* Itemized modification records
Start of Block
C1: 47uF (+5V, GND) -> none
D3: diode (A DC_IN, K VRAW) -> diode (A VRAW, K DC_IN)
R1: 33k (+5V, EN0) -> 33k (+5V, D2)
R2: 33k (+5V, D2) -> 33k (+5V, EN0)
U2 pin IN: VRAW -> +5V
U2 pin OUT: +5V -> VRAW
End of Block
Start of Block
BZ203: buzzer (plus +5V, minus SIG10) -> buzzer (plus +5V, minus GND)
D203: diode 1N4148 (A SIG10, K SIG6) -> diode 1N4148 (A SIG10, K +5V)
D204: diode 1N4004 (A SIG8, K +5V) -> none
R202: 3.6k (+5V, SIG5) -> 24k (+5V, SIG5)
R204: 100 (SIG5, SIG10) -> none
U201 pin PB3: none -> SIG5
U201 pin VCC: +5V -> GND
End of Block
* What is being asked
Filter the data above, keeping only lines that include the string "VRAW".

* Result of the exercise
D3: diode (A DC_IN, K VRAW) -> diode (A VRAW, K DC_IN)
U2 pin IN: VRAW -> +5V
U2 pin OUT: +5V -> VRAW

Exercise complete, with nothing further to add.